When you repeat the entries below, keep each word exactly as it is and drop the pictures.

[[ Input, beginning ]]

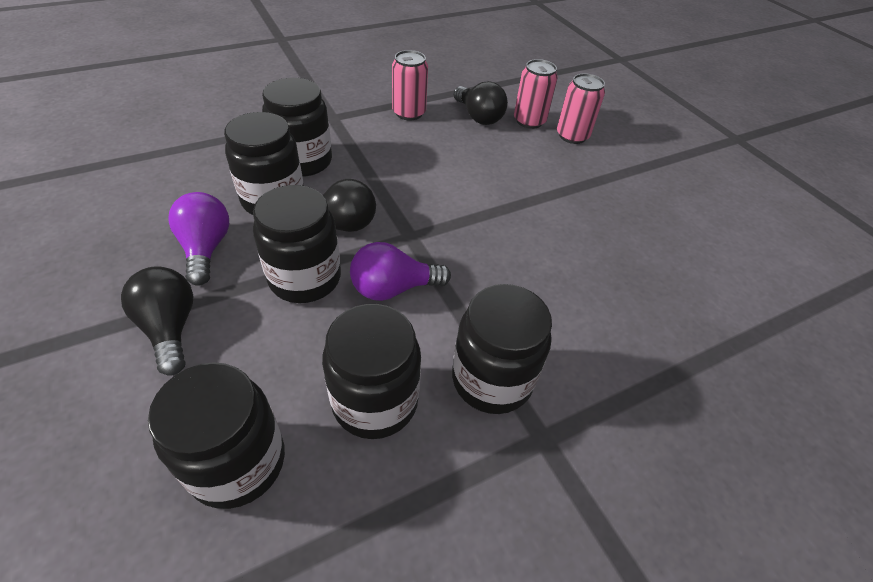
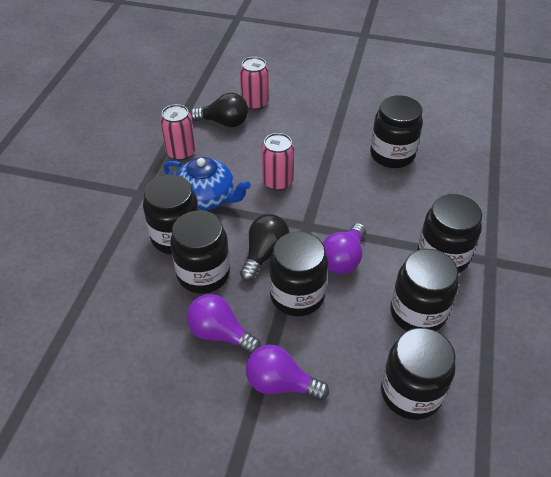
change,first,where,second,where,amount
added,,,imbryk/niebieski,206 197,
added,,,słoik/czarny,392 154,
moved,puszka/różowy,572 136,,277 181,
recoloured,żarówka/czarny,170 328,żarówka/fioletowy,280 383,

[[ Input, end ]]

● Solution:
change,first,where,second,where,amount
added,,,imbryk/niebieski,206 197,
added,,,słoik/czarny,392 154,
moved,puszka/różowy,572 136,,277 181,
recoloured,żarówka/czarny,170 328,żarówka/fioletowy,280 383,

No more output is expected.